* HOW TO COMPLETE THIS TASK
Given the entries that follow, write out exactly the lines starting at the one containing "(327, 267) = (294, 238): green" and ending at the one containing "(653, 264) = (713, 430): white", both ends included, and only those.

[Scene edit records]
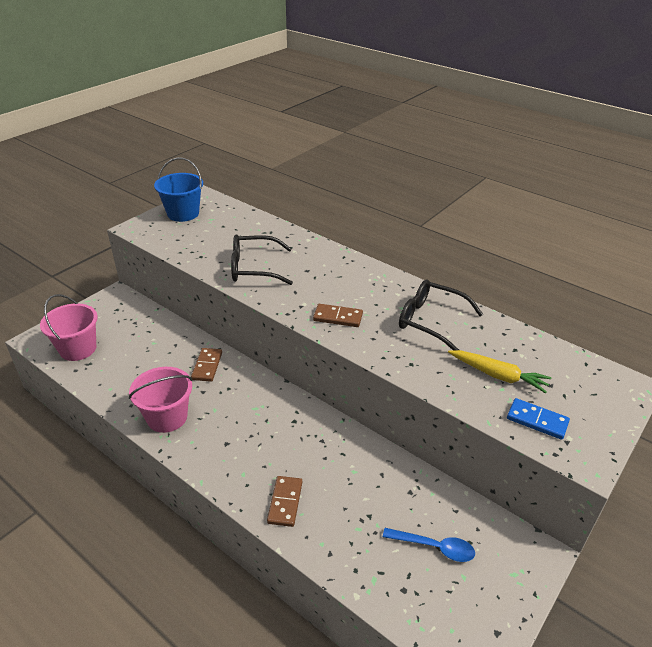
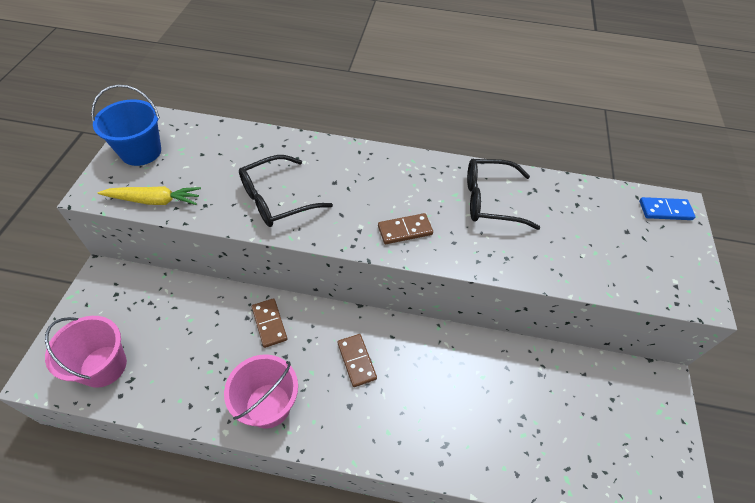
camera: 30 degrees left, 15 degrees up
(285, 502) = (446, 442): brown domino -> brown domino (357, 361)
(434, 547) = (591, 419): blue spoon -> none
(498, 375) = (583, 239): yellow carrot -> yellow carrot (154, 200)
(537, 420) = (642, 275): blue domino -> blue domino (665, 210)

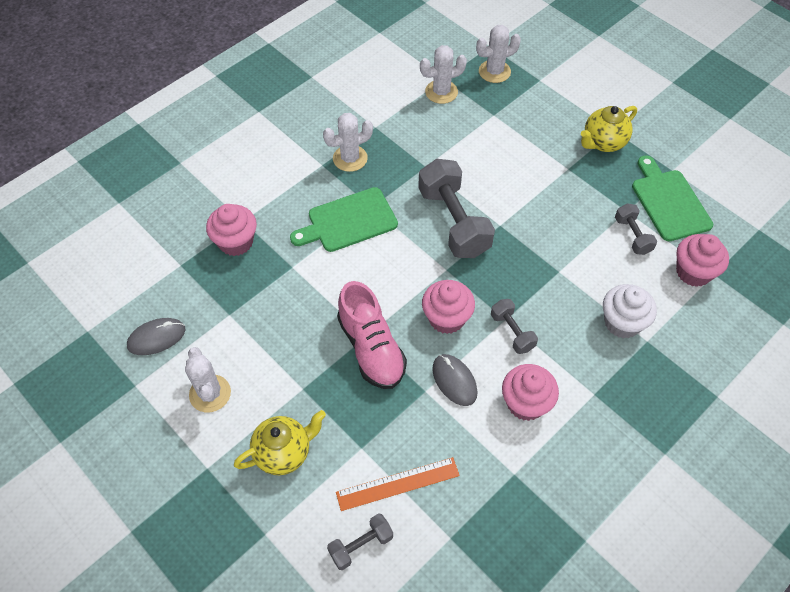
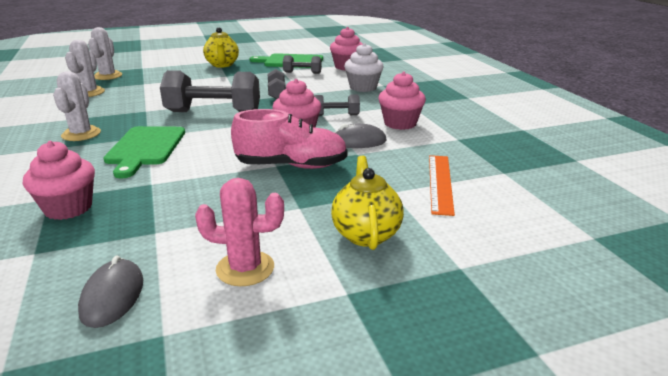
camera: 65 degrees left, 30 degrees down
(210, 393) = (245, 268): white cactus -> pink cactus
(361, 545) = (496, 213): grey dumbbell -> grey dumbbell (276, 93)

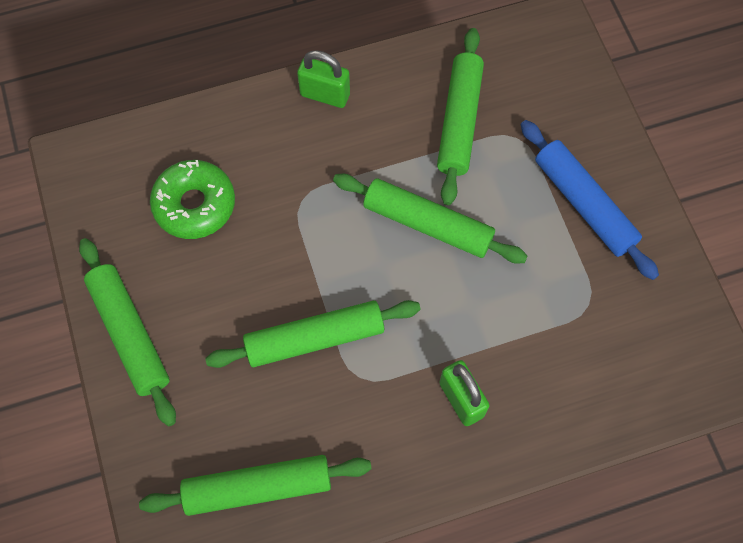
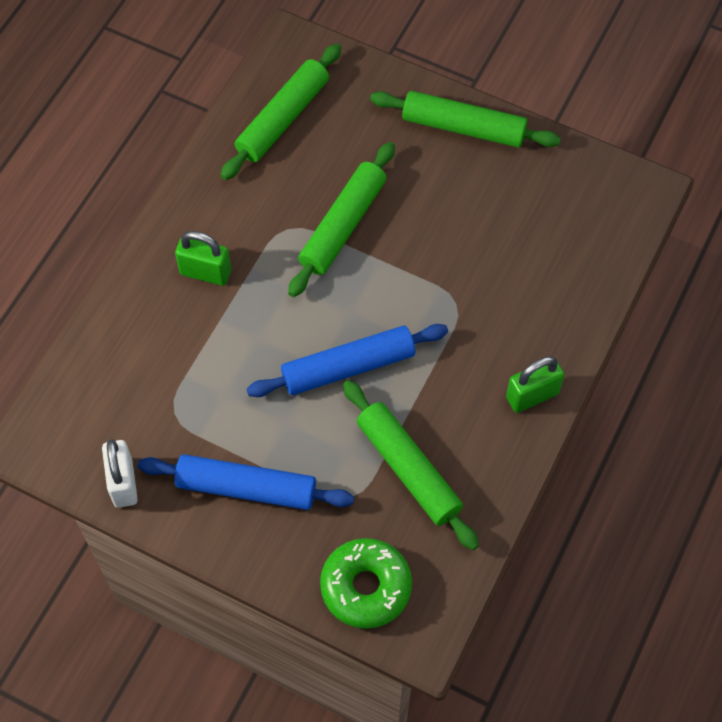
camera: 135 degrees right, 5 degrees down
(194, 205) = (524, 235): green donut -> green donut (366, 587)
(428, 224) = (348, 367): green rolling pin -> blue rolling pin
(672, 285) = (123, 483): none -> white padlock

---

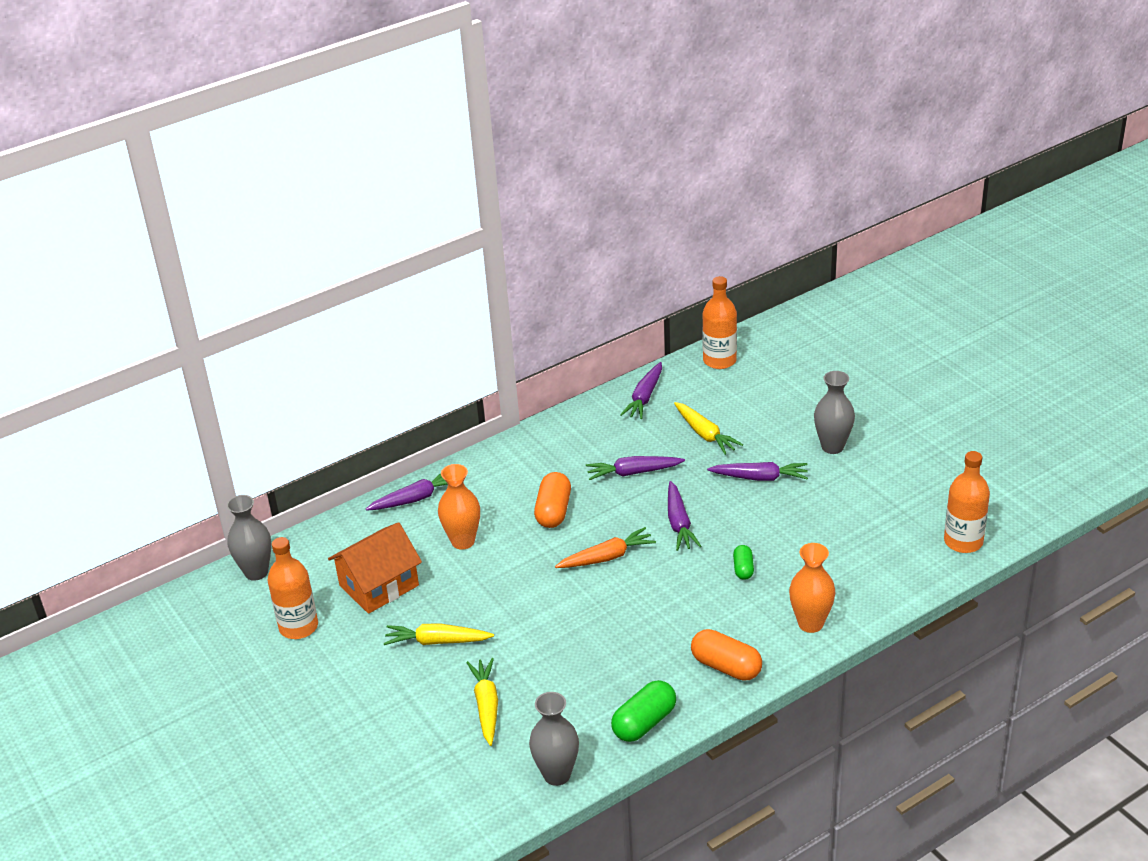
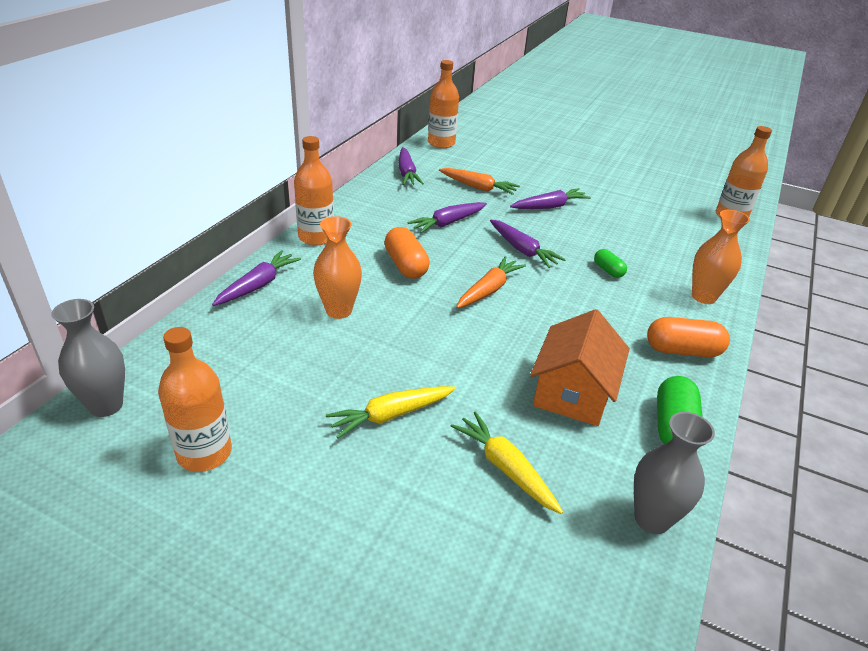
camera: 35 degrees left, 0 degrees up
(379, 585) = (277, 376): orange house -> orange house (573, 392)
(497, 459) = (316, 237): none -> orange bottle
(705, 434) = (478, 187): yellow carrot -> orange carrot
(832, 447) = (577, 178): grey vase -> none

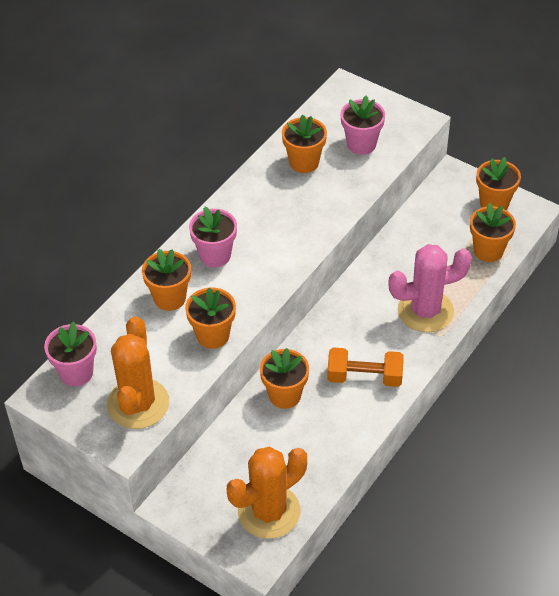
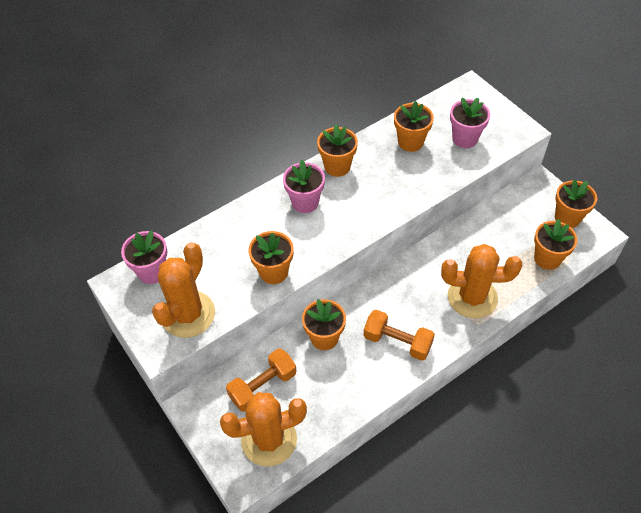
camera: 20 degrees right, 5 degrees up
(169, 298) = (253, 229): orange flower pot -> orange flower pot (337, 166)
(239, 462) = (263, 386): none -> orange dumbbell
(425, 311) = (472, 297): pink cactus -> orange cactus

==

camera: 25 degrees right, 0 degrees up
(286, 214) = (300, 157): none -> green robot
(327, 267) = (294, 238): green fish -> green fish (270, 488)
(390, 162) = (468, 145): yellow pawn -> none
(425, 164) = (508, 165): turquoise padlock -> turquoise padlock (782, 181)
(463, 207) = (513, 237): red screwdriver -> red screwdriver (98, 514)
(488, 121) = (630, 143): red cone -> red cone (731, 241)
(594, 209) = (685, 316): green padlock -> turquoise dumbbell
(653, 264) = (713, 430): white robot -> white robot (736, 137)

* EXERCISE RESPONSE
(327, 267) = (294, 238): green fish -> green fish (270, 488)
(390, 162) = (468, 145): yellow pawn -> none
(425, 164) = (508, 165): turquoise padlock -> turquoise padlock (782, 181)
(463, 207) = (513, 237): red screwdriver -> red screwdriver (98, 514)
(488, 121) = (630, 143): red cone -> red cone (731, 241)
(594, 209) = (685, 316): green padlock -> turquoise dumbbell
(653, 264) = (713, 430): white robot -> white robot (736, 137)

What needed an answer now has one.